Quote every line of the records below word for word, leaving out the picture placeholders.

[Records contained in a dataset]
------------

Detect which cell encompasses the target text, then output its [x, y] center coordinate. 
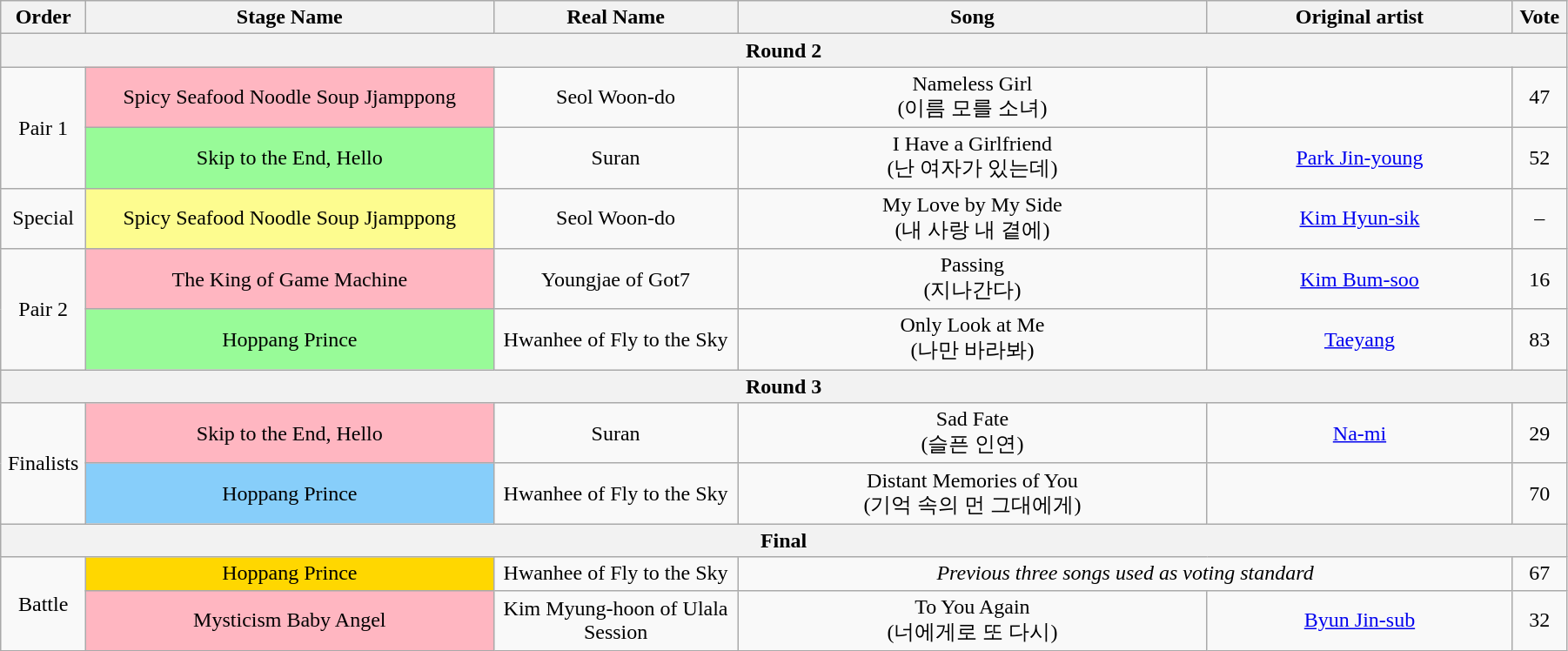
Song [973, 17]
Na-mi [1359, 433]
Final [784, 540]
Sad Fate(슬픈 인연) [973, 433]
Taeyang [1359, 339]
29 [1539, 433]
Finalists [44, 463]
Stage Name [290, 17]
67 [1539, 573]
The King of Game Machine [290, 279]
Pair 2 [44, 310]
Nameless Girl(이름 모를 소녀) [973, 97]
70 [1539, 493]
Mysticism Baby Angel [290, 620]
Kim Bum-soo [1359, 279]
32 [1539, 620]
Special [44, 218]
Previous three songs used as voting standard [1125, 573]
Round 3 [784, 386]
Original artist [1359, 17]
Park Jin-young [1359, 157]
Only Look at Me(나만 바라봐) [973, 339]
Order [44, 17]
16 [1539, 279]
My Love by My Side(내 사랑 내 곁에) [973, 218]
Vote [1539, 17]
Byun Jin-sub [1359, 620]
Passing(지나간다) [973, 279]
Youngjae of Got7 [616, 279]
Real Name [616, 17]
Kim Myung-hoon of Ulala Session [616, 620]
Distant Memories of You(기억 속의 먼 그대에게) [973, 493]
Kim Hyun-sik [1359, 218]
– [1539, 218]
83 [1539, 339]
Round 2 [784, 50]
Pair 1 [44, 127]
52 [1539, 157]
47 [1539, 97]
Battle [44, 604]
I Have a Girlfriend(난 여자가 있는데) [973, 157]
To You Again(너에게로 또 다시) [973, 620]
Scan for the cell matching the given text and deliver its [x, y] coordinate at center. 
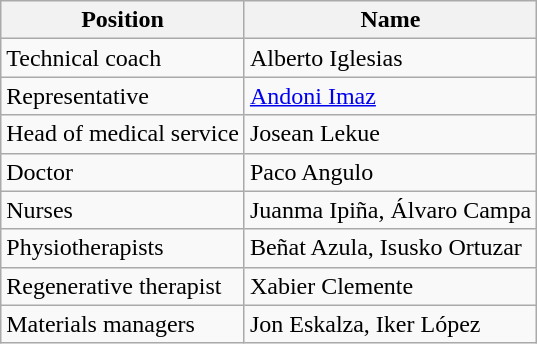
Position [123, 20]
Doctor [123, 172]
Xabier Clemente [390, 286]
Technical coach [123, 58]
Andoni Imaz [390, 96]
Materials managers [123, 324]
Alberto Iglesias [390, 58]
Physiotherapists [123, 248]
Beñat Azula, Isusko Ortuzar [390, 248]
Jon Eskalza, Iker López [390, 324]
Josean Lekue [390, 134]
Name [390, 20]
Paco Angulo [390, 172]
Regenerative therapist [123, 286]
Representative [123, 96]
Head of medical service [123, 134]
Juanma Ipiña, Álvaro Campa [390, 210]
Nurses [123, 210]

------------

**Task response:**
Detect which cell encompasses the target text, then output its [x, y] center coordinate. 
Song [973, 17]
Na-mi [1359, 433]
Final [784, 540]
Sad Fate(슬픈 인연) [973, 433]
Taeyang [1359, 339]
29 [1539, 433]
Finalists [44, 463]
Stage Name [290, 17]
67 [1539, 573]
The King of Game Machine [290, 279]
Pair 2 [44, 310]
Nameless Girl(이름 모를 소녀) [973, 97]
70 [1539, 493]
Mysticism Baby Angel [290, 620]
Kim Bum-soo [1359, 279]
32 [1539, 620]
Special [44, 218]
Previous three songs used as voting standard [1125, 573]
Round 3 [784, 386]
Original artist [1359, 17]
Park Jin-young [1359, 157]
Only Look at Me(나만 바라봐) [973, 339]
Order [44, 17]
16 [1539, 279]
My Love by My Side(내 사랑 내 곁에) [973, 218]
Vote [1539, 17]
Byun Jin-sub [1359, 620]
Passing(지나간다) [973, 279]
Youngjae of Got7 [616, 279]
Real Name [616, 17]
Kim Myung-hoon of Ulala Session [616, 620]
Distant Memories of You(기억 속의 먼 그대에게) [973, 493]
Kim Hyun-sik [1359, 218]
– [1539, 218]
83 [1539, 339]
Round 2 [784, 50]
Pair 1 [44, 127]
52 [1539, 157]
47 [1539, 97]
Battle [44, 604]
I Have a Girlfriend(난 여자가 있는데) [973, 157]
To You Again(너에게로 또 다시) [973, 620]
Scan for the cell matching the given text and deliver its [x, y] coordinate at center. 
Position [123, 20]
Doctor [123, 172]
Xabier Clemente [390, 286]
Technical coach [123, 58]
Andoni Imaz [390, 96]
Materials managers [123, 324]
Alberto Iglesias [390, 58]
Physiotherapists [123, 248]
Beñat Azula, Isusko Ortuzar [390, 248]
Jon Eskalza, Iker López [390, 324]
Josean Lekue [390, 134]
Name [390, 20]
Paco Angulo [390, 172]
Regenerative therapist [123, 286]
Representative [123, 96]
Head of medical service [123, 134]
Juanma Ipiña, Álvaro Campa [390, 210]
Nurses [123, 210]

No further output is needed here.